§ **Assignment**
Copy exactly the lines of the data below that run from the line holding "(603, 178) = (482, 296): turquoise" through the line holding "(253, 147) = (483, 408): pink", both ends included.

*** Opening Source records ***

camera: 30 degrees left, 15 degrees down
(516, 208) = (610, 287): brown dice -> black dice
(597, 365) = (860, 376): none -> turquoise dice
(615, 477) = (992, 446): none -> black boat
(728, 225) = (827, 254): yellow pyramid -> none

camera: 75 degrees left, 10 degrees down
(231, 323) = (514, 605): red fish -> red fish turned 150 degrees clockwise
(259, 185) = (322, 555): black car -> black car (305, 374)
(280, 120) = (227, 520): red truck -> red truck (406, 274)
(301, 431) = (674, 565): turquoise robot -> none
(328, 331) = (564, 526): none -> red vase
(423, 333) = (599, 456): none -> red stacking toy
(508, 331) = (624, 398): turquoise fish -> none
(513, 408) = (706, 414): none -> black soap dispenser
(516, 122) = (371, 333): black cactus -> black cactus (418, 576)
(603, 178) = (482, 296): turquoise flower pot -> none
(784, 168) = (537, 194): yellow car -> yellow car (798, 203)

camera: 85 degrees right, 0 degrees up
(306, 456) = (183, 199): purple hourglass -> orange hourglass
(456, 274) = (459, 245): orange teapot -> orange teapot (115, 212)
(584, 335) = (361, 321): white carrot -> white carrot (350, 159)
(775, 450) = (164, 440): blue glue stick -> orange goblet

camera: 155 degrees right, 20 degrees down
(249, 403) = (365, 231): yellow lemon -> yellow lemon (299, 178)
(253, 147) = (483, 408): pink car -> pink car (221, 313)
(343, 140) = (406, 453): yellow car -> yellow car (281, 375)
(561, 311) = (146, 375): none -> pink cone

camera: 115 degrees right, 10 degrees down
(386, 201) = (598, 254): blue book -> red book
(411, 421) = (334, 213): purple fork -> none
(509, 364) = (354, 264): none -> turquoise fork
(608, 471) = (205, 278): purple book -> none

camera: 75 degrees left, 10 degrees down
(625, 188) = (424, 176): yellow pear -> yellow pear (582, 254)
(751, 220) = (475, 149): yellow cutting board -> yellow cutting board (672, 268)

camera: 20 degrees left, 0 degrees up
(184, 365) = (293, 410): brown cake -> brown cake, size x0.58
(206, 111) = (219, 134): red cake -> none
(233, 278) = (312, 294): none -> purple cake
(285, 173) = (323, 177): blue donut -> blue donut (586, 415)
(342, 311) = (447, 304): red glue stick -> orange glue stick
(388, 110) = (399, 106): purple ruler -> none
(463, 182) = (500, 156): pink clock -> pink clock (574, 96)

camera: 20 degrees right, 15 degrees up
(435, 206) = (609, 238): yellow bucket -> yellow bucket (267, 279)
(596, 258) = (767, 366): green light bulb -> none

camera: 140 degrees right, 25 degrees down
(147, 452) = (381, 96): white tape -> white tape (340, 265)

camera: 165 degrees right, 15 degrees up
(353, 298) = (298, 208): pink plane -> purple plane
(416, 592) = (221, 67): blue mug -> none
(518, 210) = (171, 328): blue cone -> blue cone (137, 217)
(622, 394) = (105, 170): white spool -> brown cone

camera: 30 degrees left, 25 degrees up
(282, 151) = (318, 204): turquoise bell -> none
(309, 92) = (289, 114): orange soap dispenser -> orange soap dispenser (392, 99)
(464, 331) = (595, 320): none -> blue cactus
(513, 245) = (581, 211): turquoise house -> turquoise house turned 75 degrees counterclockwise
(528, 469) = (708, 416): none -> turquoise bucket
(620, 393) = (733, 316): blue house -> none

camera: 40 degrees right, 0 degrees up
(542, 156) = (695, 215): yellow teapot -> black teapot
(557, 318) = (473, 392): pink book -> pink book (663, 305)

*** Closing Source records ***

§ **Solution**
(603, 178) = (482, 296): turquoise flower pot -> none
(784, 168) = (537, 194): yellow car -> yellow car (798, 203)

camera: 85 degrees right, 0 degrees up
(306, 456) = (183, 199): purple hourglass -> orange hourglass
(456, 274) = (459, 245): orange teapot -> orange teapot (115, 212)
(584, 335) = (361, 321): white carrot -> white carrot (350, 159)
(775, 450) = (164, 440): blue glue stick -> orange goblet

camera: 155 degrees right, 20 degrees down
(249, 403) = (365, 231): yellow lemon -> yellow lemon (299, 178)
(253, 147) = (483, 408): pink car -> pink car (221, 313)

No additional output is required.